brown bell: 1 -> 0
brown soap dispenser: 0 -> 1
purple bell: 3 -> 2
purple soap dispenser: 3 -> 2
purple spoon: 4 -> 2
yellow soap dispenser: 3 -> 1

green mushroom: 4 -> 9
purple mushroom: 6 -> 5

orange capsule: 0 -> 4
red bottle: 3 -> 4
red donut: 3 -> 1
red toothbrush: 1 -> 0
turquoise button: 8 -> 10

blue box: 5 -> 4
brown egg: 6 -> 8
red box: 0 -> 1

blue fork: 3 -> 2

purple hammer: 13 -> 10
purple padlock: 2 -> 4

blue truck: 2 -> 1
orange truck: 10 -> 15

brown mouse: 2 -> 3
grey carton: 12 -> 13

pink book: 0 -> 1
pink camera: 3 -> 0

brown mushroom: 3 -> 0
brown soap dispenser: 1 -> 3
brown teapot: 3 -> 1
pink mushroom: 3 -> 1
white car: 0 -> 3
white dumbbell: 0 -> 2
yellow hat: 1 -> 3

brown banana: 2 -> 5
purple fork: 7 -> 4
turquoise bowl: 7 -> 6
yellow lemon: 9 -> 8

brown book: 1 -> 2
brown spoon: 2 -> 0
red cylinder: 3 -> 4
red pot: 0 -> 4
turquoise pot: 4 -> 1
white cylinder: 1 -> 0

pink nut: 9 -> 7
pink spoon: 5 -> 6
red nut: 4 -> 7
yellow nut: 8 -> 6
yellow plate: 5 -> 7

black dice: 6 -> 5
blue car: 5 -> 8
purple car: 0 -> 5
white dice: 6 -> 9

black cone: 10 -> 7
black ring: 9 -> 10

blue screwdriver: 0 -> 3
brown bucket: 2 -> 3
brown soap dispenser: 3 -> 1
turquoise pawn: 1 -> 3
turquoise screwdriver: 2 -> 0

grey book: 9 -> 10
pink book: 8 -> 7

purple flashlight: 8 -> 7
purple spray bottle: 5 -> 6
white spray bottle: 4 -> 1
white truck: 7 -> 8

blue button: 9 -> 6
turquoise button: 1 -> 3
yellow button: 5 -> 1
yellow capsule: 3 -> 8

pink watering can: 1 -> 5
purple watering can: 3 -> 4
========
Copy out each line of the data containing the string "turquoise".

turquoise button: 8 -> 10
turquoise bowl: 7 -> 6
turquoise pot: 4 -> 1
turquoise pawn: 1 -> 3
turquoise screwdriver: 2 -> 0
turquoise button: 1 -> 3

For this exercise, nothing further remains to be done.